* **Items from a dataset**
= = = = = = =
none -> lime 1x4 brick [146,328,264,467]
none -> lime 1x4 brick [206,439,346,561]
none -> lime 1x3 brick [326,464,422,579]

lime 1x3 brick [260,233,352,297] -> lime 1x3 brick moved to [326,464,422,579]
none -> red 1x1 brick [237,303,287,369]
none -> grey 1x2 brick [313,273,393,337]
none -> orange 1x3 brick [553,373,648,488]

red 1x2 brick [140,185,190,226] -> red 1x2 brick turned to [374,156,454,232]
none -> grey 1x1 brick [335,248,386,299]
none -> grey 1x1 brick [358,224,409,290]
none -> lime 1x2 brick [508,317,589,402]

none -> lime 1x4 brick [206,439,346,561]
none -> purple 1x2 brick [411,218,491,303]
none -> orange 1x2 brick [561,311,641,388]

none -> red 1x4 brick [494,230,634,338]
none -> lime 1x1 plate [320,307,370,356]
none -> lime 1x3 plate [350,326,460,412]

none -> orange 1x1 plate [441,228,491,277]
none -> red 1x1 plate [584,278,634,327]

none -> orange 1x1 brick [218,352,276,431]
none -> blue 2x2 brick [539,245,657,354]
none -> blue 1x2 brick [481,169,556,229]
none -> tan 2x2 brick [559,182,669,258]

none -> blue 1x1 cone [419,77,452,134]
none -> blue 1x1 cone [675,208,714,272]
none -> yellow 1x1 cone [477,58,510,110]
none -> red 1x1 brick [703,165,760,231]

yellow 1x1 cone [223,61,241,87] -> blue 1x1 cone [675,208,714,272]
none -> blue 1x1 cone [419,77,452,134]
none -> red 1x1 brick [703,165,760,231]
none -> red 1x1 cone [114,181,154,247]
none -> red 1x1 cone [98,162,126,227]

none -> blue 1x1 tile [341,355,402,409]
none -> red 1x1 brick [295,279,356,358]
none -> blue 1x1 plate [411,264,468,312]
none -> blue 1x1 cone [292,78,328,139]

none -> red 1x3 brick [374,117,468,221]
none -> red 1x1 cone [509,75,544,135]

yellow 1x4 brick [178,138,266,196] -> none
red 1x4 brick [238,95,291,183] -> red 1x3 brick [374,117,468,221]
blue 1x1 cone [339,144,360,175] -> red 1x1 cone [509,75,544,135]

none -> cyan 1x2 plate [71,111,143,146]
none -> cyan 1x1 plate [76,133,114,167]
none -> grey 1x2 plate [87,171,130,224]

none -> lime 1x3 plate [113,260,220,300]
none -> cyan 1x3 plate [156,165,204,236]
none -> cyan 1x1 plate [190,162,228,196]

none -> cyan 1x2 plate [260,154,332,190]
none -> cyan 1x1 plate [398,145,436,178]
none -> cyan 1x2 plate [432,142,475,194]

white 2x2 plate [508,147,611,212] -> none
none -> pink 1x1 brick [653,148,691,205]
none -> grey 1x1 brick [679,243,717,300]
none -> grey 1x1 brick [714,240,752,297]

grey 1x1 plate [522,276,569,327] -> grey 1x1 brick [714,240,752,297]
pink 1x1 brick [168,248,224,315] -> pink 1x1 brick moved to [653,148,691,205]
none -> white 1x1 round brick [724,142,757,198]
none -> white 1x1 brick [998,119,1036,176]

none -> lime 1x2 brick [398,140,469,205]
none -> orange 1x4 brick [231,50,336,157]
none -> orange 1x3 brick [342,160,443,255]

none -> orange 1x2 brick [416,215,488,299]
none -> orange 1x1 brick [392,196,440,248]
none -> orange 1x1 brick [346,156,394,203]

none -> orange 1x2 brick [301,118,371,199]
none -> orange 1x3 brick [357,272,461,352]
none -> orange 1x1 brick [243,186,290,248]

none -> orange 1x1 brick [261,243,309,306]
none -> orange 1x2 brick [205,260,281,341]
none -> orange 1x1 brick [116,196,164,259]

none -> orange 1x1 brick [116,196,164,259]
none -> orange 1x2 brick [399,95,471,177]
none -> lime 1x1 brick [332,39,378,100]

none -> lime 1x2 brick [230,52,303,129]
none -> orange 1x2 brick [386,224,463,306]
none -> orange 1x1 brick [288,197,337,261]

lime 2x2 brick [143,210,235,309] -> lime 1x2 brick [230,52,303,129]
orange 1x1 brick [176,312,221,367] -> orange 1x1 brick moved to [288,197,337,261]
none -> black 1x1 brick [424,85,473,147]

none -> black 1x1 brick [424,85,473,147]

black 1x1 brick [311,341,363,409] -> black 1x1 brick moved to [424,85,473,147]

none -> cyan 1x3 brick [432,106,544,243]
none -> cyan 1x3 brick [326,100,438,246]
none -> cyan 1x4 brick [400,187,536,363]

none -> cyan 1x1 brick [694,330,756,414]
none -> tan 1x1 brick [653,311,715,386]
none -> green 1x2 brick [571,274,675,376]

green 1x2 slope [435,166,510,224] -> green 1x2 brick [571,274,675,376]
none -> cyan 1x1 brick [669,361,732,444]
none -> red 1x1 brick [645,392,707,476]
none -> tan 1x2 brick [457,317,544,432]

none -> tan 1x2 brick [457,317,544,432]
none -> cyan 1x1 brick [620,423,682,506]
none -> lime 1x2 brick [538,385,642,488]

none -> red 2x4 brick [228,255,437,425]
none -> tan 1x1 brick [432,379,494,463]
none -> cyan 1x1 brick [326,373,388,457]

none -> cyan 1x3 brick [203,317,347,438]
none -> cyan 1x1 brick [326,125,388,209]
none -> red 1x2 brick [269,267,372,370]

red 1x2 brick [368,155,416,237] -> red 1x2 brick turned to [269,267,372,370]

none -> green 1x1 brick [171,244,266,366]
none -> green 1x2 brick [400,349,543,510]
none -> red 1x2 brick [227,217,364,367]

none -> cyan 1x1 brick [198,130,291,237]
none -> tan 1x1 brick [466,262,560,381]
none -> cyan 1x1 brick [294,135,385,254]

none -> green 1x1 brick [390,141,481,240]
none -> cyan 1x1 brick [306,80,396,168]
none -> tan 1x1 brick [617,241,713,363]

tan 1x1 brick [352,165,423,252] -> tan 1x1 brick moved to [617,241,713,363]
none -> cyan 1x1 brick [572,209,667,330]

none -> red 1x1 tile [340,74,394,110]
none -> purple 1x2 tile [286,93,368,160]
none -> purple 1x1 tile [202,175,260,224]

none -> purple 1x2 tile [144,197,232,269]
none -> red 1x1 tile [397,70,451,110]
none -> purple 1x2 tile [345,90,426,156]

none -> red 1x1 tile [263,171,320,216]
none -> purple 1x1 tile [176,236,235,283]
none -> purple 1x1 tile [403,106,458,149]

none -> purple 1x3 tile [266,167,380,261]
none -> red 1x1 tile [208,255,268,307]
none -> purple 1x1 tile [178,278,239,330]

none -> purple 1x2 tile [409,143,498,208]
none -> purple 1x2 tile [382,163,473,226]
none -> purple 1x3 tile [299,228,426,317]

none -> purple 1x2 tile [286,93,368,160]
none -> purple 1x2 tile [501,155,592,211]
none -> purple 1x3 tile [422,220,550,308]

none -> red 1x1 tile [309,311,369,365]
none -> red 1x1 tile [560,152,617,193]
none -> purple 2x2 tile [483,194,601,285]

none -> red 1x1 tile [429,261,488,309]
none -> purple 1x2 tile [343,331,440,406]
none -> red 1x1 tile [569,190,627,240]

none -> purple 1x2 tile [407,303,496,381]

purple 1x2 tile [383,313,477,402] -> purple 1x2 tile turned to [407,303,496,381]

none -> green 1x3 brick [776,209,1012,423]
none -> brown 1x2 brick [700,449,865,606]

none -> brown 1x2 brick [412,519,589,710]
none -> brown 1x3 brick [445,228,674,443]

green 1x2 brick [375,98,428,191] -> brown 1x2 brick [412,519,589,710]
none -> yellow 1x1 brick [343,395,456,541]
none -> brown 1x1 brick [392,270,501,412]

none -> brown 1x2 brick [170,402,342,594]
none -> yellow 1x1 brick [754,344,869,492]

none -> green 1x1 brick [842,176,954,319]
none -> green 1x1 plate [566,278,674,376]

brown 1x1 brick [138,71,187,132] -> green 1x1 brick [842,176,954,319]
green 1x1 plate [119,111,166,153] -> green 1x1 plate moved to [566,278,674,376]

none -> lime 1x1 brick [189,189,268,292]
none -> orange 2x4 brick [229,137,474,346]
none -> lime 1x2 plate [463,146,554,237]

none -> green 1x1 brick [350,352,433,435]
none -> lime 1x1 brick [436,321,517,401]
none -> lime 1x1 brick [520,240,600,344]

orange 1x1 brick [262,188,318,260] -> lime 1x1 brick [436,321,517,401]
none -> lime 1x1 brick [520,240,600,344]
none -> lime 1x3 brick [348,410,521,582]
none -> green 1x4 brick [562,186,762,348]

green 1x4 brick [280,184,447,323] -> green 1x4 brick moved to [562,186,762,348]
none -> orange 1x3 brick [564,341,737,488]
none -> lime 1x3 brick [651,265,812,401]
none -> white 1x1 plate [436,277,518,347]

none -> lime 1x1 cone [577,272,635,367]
= = = = = = =
* **DIRECTIONS FOR THIS TASK**
Set down exactly the lines that begin with the one containing "none -> red 1x1 tile [208,255,268,307]" and end with the last line above, and no others.

* **RESPONSE FOR THIS EXERCISE**
none -> red 1x1 tile [208,255,268,307]
none -> purple 1x1 tile [178,278,239,330]

none -> purple 1x2 tile [409,143,498,208]
none -> purple 1x2 tile [382,163,473,226]
none -> purple 1x3 tile [299,228,426,317]

none -> purple 1x2 tile [286,93,368,160]
none -> purple 1x2 tile [501,155,592,211]
none -> purple 1x3 tile [422,220,550,308]

none -> red 1x1 tile [309,311,369,365]
none -> red 1x1 tile [560,152,617,193]
none -> purple 2x2 tile [483,194,601,285]

none -> red 1x1 tile [429,261,488,309]
none -> purple 1x2 tile [343,331,440,406]
none -> red 1x1 tile [569,190,627,240]

none -> purple 1x2 tile [407,303,496,381]

purple 1x2 tile [383,313,477,402] -> purple 1x2 tile turned to [407,303,496,381]

none -> green 1x3 brick [776,209,1012,423]
none -> brown 1x2 brick [700,449,865,606]

none -> brown 1x2 brick [412,519,589,710]
none -> brown 1x3 brick [445,228,674,443]

green 1x2 brick [375,98,428,191] -> brown 1x2 brick [412,519,589,710]
none -> yellow 1x1 brick [343,395,456,541]
none -> brown 1x1 brick [392,270,501,412]

none -> brown 1x2 brick [170,402,342,594]
none -> yellow 1x1 brick [754,344,869,492]

none -> green 1x1 brick [842,176,954,319]
none -> green 1x1 plate [566,278,674,376]

brown 1x1 brick [138,71,187,132] -> green 1x1 brick [842,176,954,319]
green 1x1 plate [119,111,166,153] -> green 1x1 plate moved to [566,278,674,376]

none -> lime 1x1 brick [189,189,268,292]
none -> orange 2x4 brick [229,137,474,346]
none -> lime 1x2 plate [463,146,554,237]

none -> green 1x1 brick [350,352,433,435]
none -> lime 1x1 brick [436,321,517,401]
none -> lime 1x1 brick [520,240,600,344]

orange 1x1 brick [262,188,318,260] -> lime 1x1 brick [436,321,517,401]
none -> lime 1x1 brick [520,240,600,344]
none -> lime 1x3 brick [348,410,521,582]
none -> green 1x4 brick [562,186,762,348]

green 1x4 brick [280,184,447,323] -> green 1x4 brick moved to [562,186,762,348]
none -> orange 1x3 brick [564,341,737,488]
none -> lime 1x3 brick [651,265,812,401]
none -> white 1x1 plate [436,277,518,347]

none -> lime 1x1 cone [577,272,635,367]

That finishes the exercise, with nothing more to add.